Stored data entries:
'''

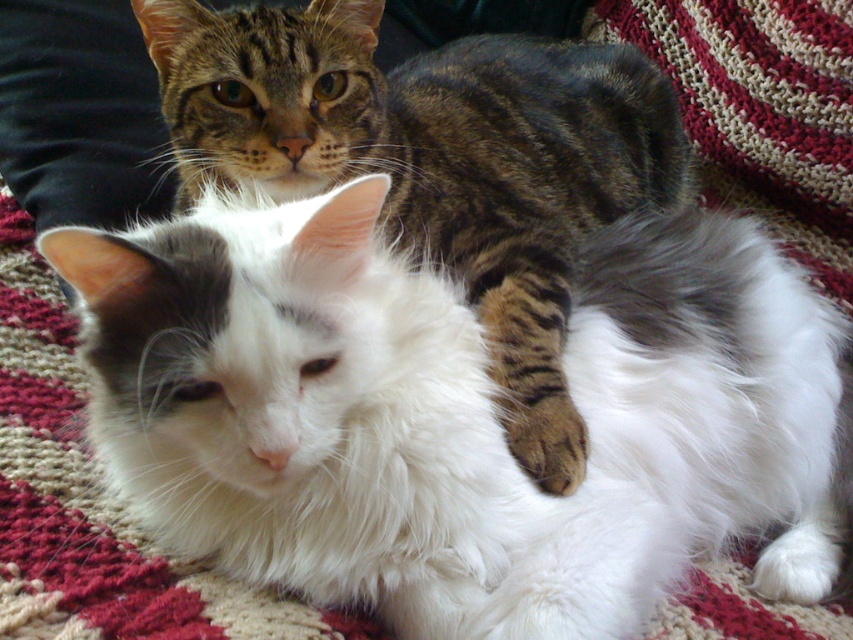
You are a photographer trying to capture a closeup of the white fluffy cat at center without including the tabby fur cat at upper center in the frame. Based on their positions, which direction should you move your camera to the left or right?

The tabby fur cat at upper center is to the right of the white fluffy cat at center. To exclude the tabby fur cat at upper center from the frame, move your camera to the right so that the white fluffy cat at center remains in view while the tabby fur cat at upper center moves out of the frame.

You are a photographer trying to capture a closeup shot of the tabby fur cat at upper center without the white fluffy cat at center blocking the view. Is this possible given their positions?

The tabby fur cat at upper center is in front of the white fluffy cat at center, so it is possible to take a closeup shot of the tabby fur cat at upper center without the white fluffy cat at center blocking the view since it is positioned in front.

You are a photographer setting up a camera to capture both cats in the scene. The camera frame can only accommodate the width of the white fluffy cat at center. Do you think the tabby fur cat at upper center will fit within the frame if you adjust the camera angle to include it?

The tabby fur cat at upper center might be wider than the white fluffy cat at center, so there is a possibility that it may not fit within the camera frame designed for the width of the white fluffy cat at center. Adjusting the angle might help, but it could still be too wide.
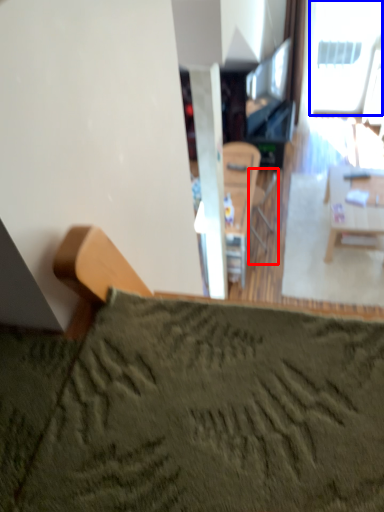
Question: Which object appears farthest to the camera in this image, armchair (highlighted by a red box) or window (highlighted by a blue box)?

Choices:
 (A) armchair
 (B) window

Answer: (B)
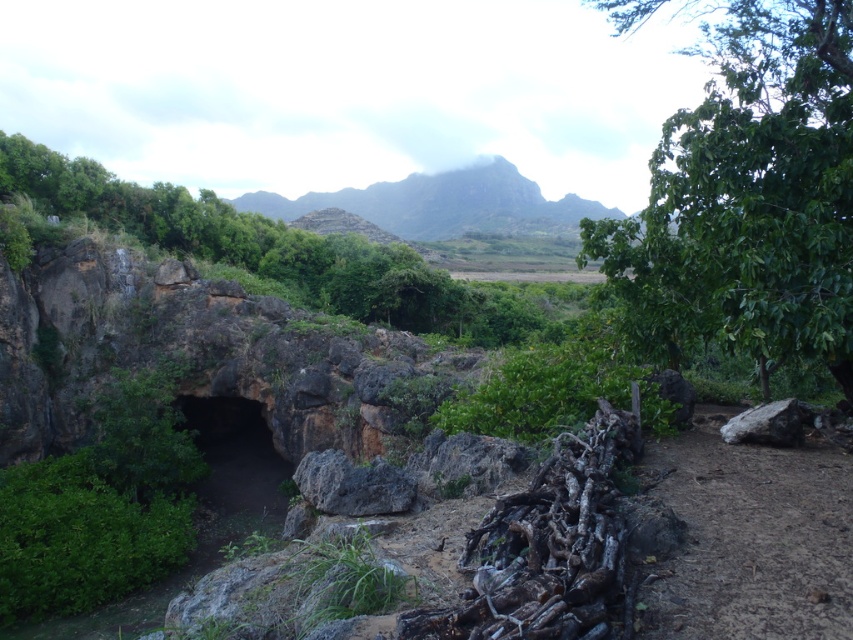
You are a hiker with a 60 feet long rope. You need to cross a gap between the green mossy cave at center and the gray rough rock at right. Can your rope reach the other side?

The distance between the green mossy cave at center and the gray rough rock at right is 68.59 feet. Since your rope is only 60 feet long, it is not long enough to span the gap. You will need a longer rope or an alternative method to cross.

You are an explorer trying to navigate through the rocky terrain. You notice the rough textured rock at center and the gray rough rock at right. Which rock is taller?

The rough textured rock at center is not as tall as the gray rough rock at right, so the gray rough rock at right is taller.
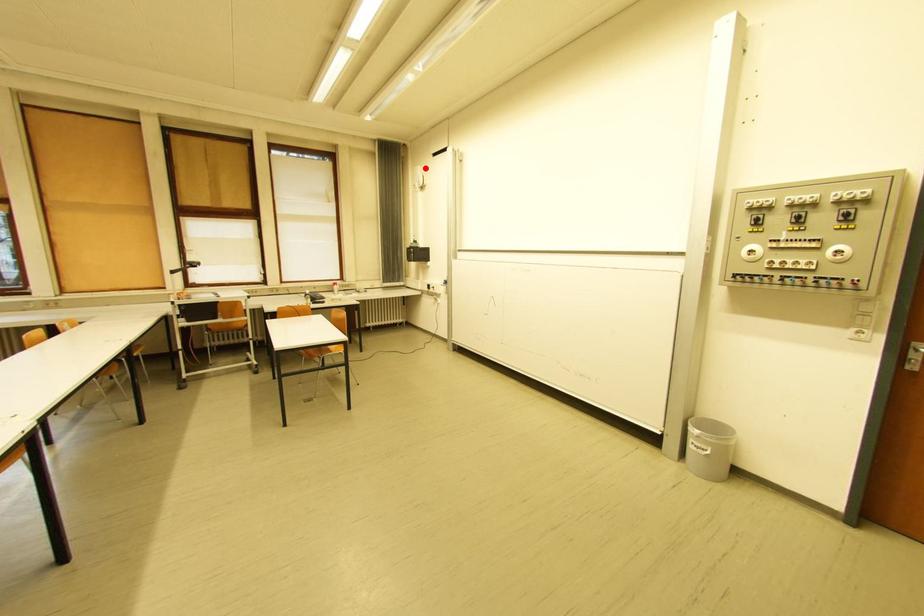
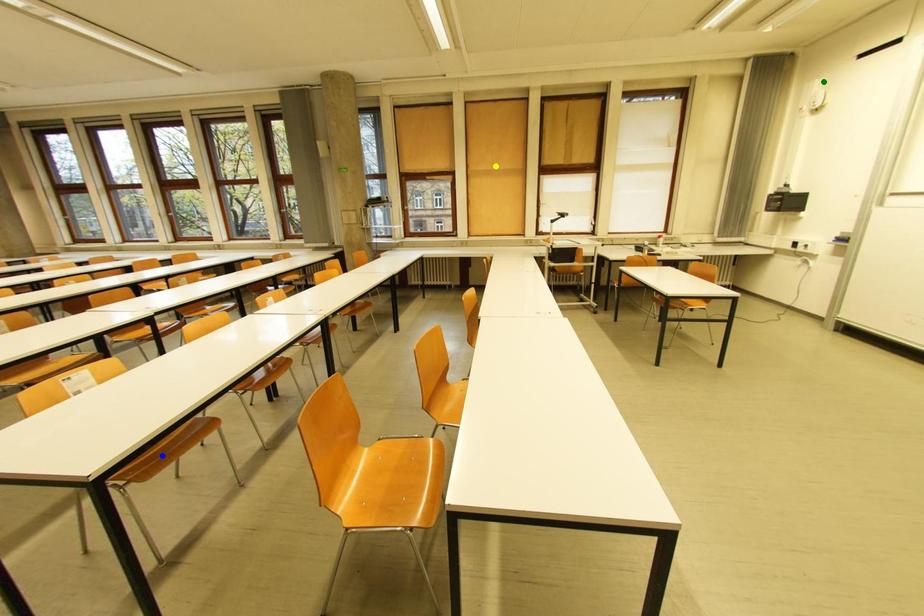
Question: I am providing you with two images of the same scene from different viewpoints. A red point is marked on the first image. You are given multiple points on the second image. Which mark in image 2 goes with the point in image 1?

Choices:
 (A) blue point
 (B) yellow point
 (C) green point

Answer: (C)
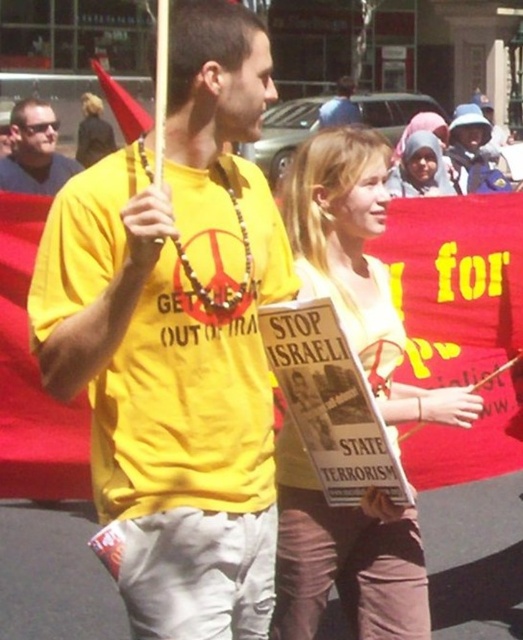
Which is more to the left, yellow matte shirt at center or matte yellow t-shirt at center?

Positioned to the left is yellow matte shirt at center.

You are a GUI agent. You are given a task and a screenshot of the screen. Output one action in this format:
    pyautogui.click(x=<x>, y=<y>)
    Task: Click on the yellow matte shirt at center
    This screenshot has height=640, width=523.
    Given the screenshot: What is the action you would take?
    pyautogui.click(x=176, y=339)

The width and height of the screenshot is (523, 640). What do you see at coordinates (176, 339) in the screenshot?
I see `yellow matte shirt at center` at bounding box center [176, 339].

What are the coordinates of `yellow matte shirt at center` in the screenshot? It's located at pos(176,339).

Based on the photo, between smooth cardboard sign at center and matte black sunglasses at upper left, which one appears on the right side from the viewer's perspective?

smooth cardboard sign at center

Image resolution: width=523 pixels, height=640 pixels. What do you see at coordinates (358, 266) in the screenshot?
I see `smooth cardboard sign at center` at bounding box center [358, 266].

Which is in front, point (395, 337) or point (32, 156)?

Point (395, 337) is in front.

Where is `smooth cardboard sign at center`? The width and height of the screenshot is (523, 640). smooth cardboard sign at center is located at coordinates (358, 266).

Is matte black sunglasses at upper left closer to camera compared to matte pink hijab at upper center?

That is True.

Who is positioned more to the right, matte black sunglasses at upper left or matte pink hijab at upper center?

From the viewer's perspective, matte pink hijab at upper center appears more on the right side.

Which is behind, point (32, 176) or point (426, 163)?

The point (426, 163) is more distant.

Find the location of a particular element. This screenshot has height=640, width=523. matte black sunglasses at upper left is located at coordinates (35, 150).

'''

Reproduce all of the data above with "photographer" swapped out for "filmmaker" at every occurrence and everything else left as it is. Leave the pictures out.

Task solution:
You are a filmmaker trying to capture a closeup of the white fluffy cat at center without including the tabby fur cat at upper center in the frame. Based on their positions, which direction should you move your camera to the left or right?

The tabby fur cat at upper center is to the right of the white fluffy cat at center. To exclude the tabby fur cat at upper center from the frame, move your camera to the right so that the white fluffy cat at center remains in view while the tabby fur cat at upper center moves out of the frame.

You are a filmmaker trying to capture a closeup shot of the tabby fur cat at upper center without the white fluffy cat at center blocking the view. Is this possible given their positions?

The tabby fur cat at upper center is in front of the white fluffy cat at center, so it is possible to take a closeup shot of the tabby fur cat at upper center without the white fluffy cat at center blocking the view since it is positioned in front.

You are a filmmaker setting up a camera to capture both cats in the scene. The camera frame can only accommodate the width of the white fluffy cat at center. Do you think the tabby fur cat at upper center will fit within the frame if you adjust the camera angle to include it?

The tabby fur cat at upper center might be wider than the white fluffy cat at center, so there is a possibility that it may not fit within the camera frame designed for the width of the white fluffy cat at center. Adjusting the angle might help, but it could still be too wide.
Question: Which object appears farthest to the camera in this image, armchair (highlighted by a red box) or window (highlighted by a blue box)?

Choices:
 (A) armchair
 (B) window

Answer: (B)
You are a hiker with a 60 feet long rope. You need to cross a gap between the green mossy cave at center and the gray rough rock at right. Can your rope reach the other side?

The distance between the green mossy cave at center and the gray rough rock at right is 68.59 feet. Since your rope is only 60 feet long, it is not long enough to span the gap. You will need a longer rope or an alternative method to cross.

You are an explorer trying to navigate through the rocky terrain. You notice the rough textured rock at center and the gray rough rock at right. Which rock is taller?

The rough textured rock at center is not as tall as the gray rough rock at right, so the gray rough rock at right is taller.
Question: I am providing you with two images of the same scene from different viewpoints. A red point is marked on the first image. You are given multiple points on the second image. Which mark in image 2 goes with the point in image 1?

Choices:
 (A) blue point
 (B) yellow point
 (C) green point

Answer: (C)
Which is more to the left, yellow matte shirt at center or matte yellow t-shirt at center?

Positioned to the left is yellow matte shirt at center.

You are a GUI agent. You are given a task and a screenshot of the screen. Output one action in this format:
    pyautogui.click(x=<x>, y=<y>)
    Task: Click on the yellow matte shirt at center
    This screenshot has height=640, width=523.
    Given the screenshot: What is the action you would take?
    pyautogui.click(x=176, y=339)

The width and height of the screenshot is (523, 640). What do you see at coordinates (176, 339) in the screenshot?
I see `yellow matte shirt at center` at bounding box center [176, 339].

What are the coordinates of `yellow matte shirt at center` in the screenshot? It's located at pos(176,339).

Based on the photo, between smooth cardboard sign at center and matte black sunglasses at upper left, which one appears on the right side from the viewer's perspective?

smooth cardboard sign at center

Image resolution: width=523 pixels, height=640 pixels. What do you see at coordinates (358, 266) in the screenshot?
I see `smooth cardboard sign at center` at bounding box center [358, 266].

Which is in front, point (395, 337) or point (32, 156)?

Point (395, 337) is in front.

Where is `smooth cardboard sign at center`? The width and height of the screenshot is (523, 640). smooth cardboard sign at center is located at coordinates (358, 266).

Is matte black sunglasses at upper left closer to camera compared to matte pink hijab at upper center?

That is True.

Who is positioned more to the right, matte black sunglasses at upper left or matte pink hijab at upper center?

From the viewer's perspective, matte pink hijab at upper center appears more on the right side.

Which is behind, point (32, 176) or point (426, 163)?

The point (426, 163) is more distant.

Find the location of a particular element. This screenshot has height=640, width=523. matte black sunglasses at upper left is located at coordinates (35, 150).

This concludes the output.